───── Information shown

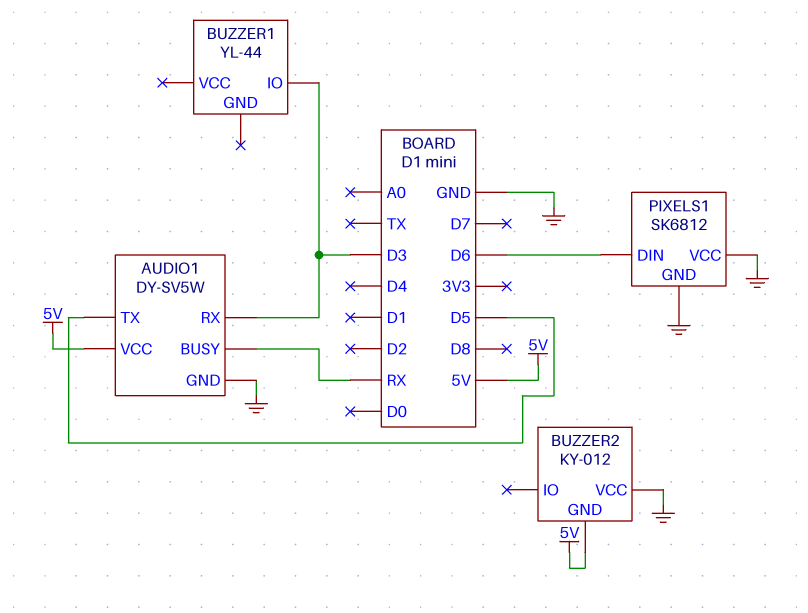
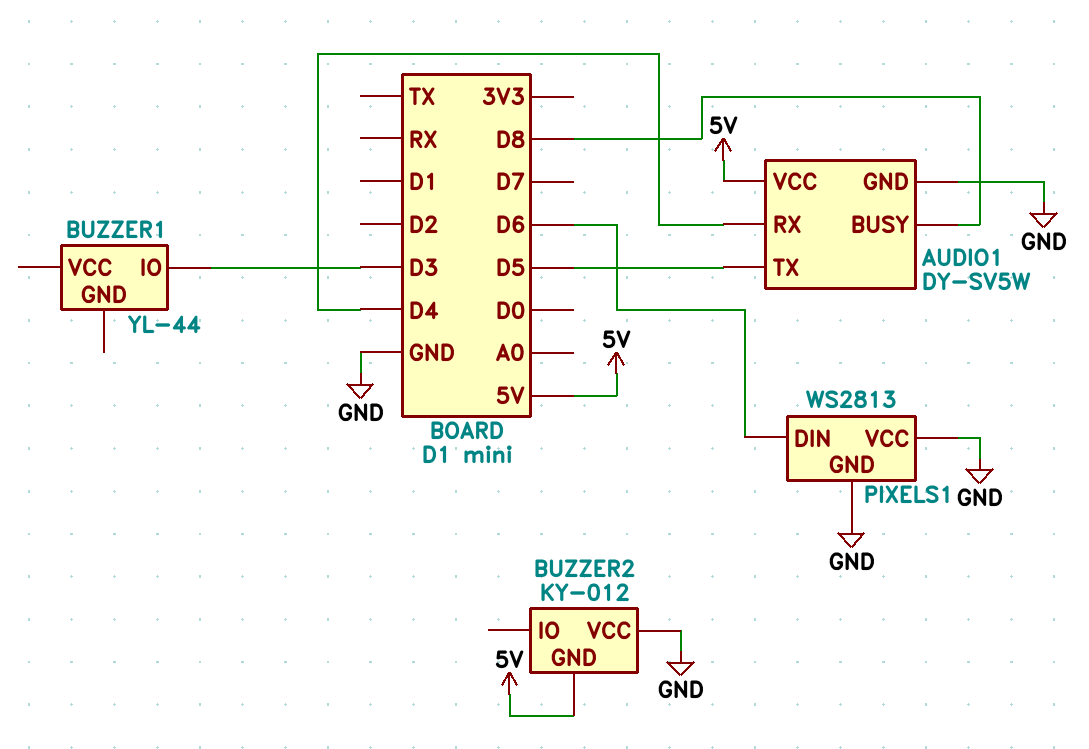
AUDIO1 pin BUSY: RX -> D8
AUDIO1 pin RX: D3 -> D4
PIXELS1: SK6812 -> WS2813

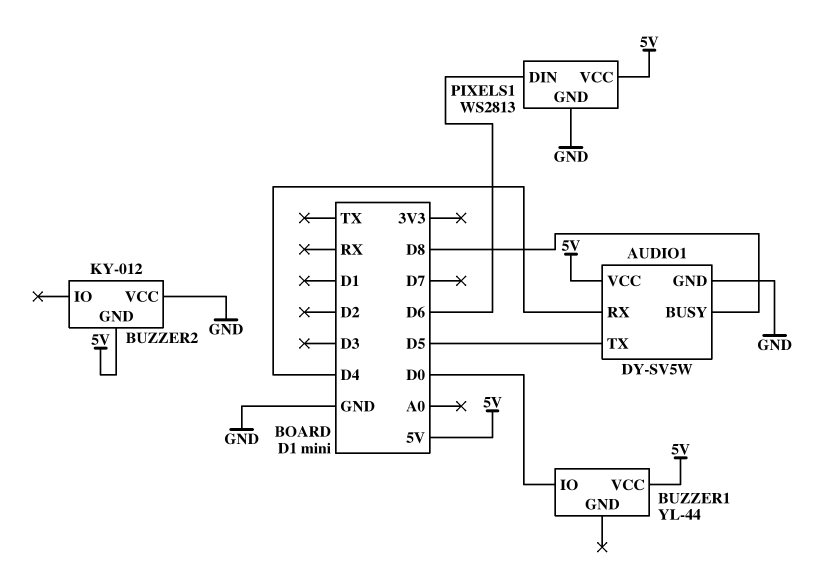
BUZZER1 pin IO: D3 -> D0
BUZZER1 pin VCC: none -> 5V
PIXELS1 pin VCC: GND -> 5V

──────────

▶ _Exercise_: Lines from the one containing "BUZZER1 pin IO: D3 -> D0" through the end of the entries above must be copied exactly; include both ends and no other lines.

▶ _Solution_:
BUZZER1 pin IO: D3 -> D0
BUZZER1 pin VCC: none -> 5V
PIXELS1 pin VCC: GND -> 5V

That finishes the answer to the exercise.